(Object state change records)
◆ ◆ ◆ ◆ ◆

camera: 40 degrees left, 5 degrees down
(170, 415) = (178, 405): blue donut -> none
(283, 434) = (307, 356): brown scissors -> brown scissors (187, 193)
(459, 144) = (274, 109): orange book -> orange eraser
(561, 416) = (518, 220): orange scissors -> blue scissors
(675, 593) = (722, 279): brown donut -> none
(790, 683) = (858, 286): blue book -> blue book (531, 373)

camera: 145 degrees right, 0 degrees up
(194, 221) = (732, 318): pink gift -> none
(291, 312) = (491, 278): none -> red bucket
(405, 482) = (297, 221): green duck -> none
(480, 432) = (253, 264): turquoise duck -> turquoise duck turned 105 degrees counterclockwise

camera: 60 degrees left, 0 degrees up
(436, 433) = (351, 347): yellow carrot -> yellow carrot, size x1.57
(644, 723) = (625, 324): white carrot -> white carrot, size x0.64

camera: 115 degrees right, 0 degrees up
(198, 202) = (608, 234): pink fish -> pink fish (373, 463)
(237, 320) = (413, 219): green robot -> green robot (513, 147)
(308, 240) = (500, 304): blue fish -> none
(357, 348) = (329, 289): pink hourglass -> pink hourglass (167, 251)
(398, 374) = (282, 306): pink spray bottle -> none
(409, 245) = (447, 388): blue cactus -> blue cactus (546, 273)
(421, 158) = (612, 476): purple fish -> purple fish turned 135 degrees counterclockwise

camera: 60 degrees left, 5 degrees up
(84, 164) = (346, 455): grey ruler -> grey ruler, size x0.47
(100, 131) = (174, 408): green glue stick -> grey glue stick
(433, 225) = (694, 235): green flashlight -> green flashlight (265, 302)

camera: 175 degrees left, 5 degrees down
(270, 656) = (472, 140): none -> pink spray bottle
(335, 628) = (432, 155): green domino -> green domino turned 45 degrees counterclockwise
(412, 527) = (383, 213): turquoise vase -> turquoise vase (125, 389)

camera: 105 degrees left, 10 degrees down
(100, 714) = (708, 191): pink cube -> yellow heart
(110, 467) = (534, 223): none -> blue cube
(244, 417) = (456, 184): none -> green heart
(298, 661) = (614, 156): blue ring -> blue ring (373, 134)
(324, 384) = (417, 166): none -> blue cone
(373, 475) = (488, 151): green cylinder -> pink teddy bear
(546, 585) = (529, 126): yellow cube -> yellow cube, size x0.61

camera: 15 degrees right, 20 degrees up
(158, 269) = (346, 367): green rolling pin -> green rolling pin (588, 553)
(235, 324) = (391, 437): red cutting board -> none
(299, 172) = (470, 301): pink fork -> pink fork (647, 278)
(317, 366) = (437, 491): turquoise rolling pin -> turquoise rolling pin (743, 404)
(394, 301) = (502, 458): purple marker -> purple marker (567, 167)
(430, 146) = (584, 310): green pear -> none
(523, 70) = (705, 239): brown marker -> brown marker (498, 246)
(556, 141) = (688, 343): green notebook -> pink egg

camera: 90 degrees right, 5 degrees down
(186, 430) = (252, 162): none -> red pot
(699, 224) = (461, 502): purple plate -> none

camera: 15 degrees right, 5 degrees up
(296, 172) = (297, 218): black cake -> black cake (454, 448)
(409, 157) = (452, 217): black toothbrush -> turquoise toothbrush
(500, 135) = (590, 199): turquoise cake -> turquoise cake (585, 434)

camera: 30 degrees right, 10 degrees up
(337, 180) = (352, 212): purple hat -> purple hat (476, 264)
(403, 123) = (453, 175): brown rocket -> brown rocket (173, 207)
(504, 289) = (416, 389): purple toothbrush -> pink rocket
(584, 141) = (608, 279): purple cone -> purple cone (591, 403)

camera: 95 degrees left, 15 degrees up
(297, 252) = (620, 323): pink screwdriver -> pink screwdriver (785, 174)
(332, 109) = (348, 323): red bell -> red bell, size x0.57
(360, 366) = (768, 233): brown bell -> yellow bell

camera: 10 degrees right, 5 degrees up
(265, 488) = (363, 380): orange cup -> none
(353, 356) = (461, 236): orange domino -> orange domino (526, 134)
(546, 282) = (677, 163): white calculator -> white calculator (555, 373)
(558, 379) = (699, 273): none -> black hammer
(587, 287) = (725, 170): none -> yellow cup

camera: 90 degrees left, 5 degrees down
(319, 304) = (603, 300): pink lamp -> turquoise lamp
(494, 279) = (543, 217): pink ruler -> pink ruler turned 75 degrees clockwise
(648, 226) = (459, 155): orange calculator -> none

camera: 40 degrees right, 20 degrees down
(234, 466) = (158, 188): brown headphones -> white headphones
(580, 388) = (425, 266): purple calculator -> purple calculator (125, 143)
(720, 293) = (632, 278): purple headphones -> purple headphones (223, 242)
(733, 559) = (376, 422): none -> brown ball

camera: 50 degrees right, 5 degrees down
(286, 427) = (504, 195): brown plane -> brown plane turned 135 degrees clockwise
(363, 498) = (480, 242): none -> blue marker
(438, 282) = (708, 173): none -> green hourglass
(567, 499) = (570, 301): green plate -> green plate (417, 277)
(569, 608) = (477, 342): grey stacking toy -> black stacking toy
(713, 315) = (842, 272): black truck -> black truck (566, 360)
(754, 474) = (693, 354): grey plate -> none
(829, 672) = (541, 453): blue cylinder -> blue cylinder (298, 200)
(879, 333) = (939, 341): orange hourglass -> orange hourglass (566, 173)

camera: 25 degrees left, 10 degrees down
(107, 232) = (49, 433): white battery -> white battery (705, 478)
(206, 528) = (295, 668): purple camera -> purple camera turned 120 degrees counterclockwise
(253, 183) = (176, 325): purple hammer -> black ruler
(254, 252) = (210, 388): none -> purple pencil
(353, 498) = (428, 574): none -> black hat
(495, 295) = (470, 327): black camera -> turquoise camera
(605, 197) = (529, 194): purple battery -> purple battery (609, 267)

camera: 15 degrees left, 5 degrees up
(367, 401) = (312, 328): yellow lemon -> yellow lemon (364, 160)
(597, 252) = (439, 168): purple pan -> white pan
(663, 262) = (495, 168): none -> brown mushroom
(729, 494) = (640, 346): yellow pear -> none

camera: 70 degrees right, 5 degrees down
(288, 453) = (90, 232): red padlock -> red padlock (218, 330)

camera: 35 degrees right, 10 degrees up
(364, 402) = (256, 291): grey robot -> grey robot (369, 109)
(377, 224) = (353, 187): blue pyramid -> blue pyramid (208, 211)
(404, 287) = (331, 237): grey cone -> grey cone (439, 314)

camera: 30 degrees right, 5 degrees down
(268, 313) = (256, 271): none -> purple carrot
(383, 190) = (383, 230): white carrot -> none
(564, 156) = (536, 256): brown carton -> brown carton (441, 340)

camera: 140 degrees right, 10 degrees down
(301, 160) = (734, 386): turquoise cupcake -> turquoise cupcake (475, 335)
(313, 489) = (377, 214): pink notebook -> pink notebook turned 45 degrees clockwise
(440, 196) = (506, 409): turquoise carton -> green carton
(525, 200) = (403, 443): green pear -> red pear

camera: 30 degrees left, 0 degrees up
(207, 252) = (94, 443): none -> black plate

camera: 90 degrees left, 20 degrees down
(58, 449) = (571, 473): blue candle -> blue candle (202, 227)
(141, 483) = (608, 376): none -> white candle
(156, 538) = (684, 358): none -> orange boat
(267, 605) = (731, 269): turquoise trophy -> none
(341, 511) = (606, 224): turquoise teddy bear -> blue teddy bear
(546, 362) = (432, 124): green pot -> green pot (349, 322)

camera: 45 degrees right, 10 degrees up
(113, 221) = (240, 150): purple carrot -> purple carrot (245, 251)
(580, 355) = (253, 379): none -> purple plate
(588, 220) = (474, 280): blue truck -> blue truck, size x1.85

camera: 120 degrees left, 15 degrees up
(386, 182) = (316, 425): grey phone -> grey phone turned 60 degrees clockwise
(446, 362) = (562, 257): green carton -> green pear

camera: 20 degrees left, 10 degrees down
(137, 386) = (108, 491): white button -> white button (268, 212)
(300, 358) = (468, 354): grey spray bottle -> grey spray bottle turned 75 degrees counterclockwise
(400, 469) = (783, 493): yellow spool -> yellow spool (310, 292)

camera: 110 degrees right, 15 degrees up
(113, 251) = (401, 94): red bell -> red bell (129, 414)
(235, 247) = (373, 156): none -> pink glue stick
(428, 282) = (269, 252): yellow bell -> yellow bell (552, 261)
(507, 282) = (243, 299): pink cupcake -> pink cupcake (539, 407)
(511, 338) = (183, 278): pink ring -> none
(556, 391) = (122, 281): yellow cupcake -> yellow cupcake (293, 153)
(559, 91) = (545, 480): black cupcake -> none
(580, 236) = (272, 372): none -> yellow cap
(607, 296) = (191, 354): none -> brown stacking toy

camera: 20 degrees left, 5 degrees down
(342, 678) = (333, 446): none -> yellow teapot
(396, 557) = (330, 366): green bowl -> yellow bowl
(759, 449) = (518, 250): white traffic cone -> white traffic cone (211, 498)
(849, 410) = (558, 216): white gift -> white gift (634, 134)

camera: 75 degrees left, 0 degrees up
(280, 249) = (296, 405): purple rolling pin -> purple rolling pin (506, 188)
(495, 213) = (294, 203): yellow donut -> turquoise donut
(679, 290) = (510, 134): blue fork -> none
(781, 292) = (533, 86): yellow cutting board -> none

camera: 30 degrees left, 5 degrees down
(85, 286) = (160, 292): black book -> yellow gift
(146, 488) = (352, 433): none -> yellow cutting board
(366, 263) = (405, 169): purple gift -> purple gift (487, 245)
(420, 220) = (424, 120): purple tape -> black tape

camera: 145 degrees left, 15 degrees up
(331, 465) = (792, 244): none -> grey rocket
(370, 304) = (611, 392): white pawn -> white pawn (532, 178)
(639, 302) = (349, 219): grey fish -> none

◆ ◆ ◆ ◆ ◆

» Your goal
Extract the lines above from the one containing "(113, 251) = (401, 94): red" to the last line, both included, exactly as written.

» Your solution
(113, 251) = (401, 94): red bell -> red bell (129, 414)
(235, 247) = (373, 156): none -> pink glue stick
(428, 282) = (269, 252): yellow bell -> yellow bell (552, 261)
(507, 282) = (243, 299): pink cupcake -> pink cupcake (539, 407)
(511, 338) = (183, 278): pink ring -> none
(556, 391) = (122, 281): yellow cupcake -> yellow cupcake (293, 153)
(559, 91) = (545, 480): black cupcake -> none
(580, 236) = (272, 372): none -> yellow cap
(607, 296) = (191, 354): none -> brown stacking toy

camera: 20 degrees left, 5 degrees down
(342, 678) = (333, 446): none -> yellow teapot
(396, 557) = (330, 366): green bowl -> yellow bowl
(759, 449) = (518, 250): white traffic cone -> white traffic cone (211, 498)
(849, 410) = (558, 216): white gift -> white gift (634, 134)

camera: 75 degrees left, 0 degrees up
(280, 249) = (296, 405): purple rolling pin -> purple rolling pin (506, 188)
(495, 213) = (294, 203): yellow donut -> turquoise donut
(679, 290) = (510, 134): blue fork -> none
(781, 292) = (533, 86): yellow cutting board -> none

camera: 30 degrees left, 5 degrees down
(85, 286) = (160, 292): black book -> yellow gift
(146, 488) = (352, 433): none -> yellow cutting board
(366, 263) = (405, 169): purple gift -> purple gift (487, 245)
(420, 220) = (424, 120): purple tape -> black tape

camera: 145 degrees left, 15 degrees up
(331, 465) = (792, 244): none -> grey rocket
(370, 304) = (611, 392): white pawn -> white pawn (532, 178)
(639, 302) = (349, 219): grey fish -> none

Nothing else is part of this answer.